Set the pictures aside and transcribe exactly the lines from the one containing "R110: 1.5k (+9V, CMP) -> 1.5k (+9V, +24V)" through the final line of the records.
___ SUPPLIED DATA
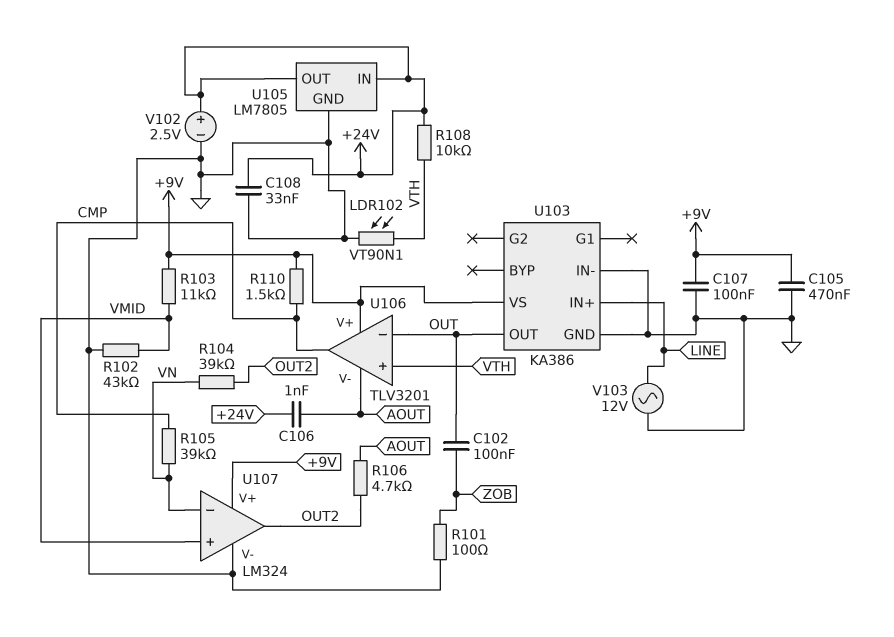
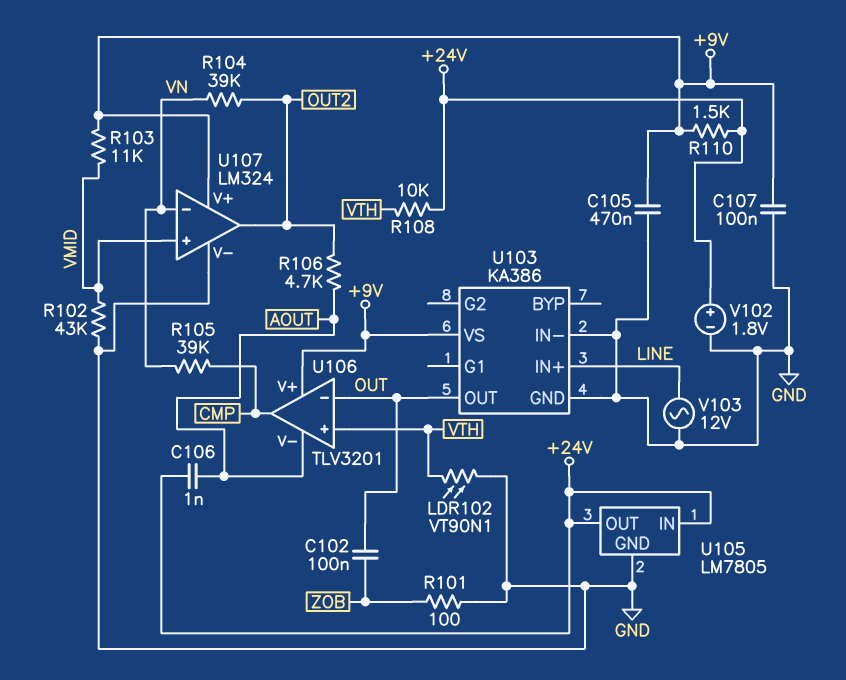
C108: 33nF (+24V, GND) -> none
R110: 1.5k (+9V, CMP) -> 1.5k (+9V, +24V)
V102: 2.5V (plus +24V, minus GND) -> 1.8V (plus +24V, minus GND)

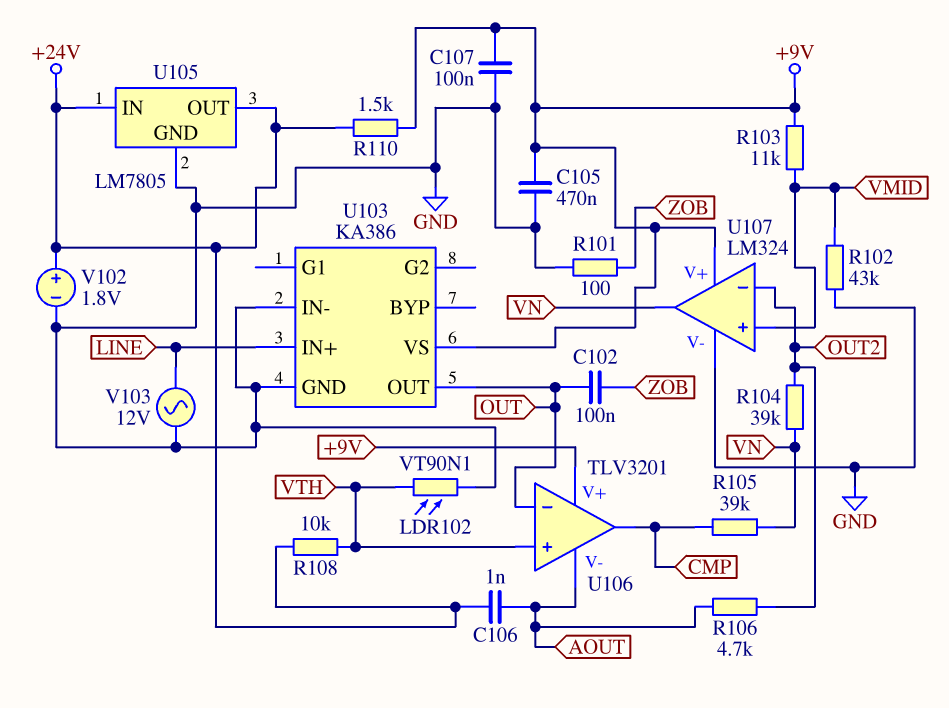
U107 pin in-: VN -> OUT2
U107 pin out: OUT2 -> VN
______
## RESULT OF THIS EXERCISE
R110: 1.5k (+9V, CMP) -> 1.5k (+9V, +24V)
V102: 2.5V (plus +24V, minus GND) -> 1.8V (plus +24V, minus GND)

U107 pin in-: VN -> OUT2
U107 pin out: OUT2 -> VN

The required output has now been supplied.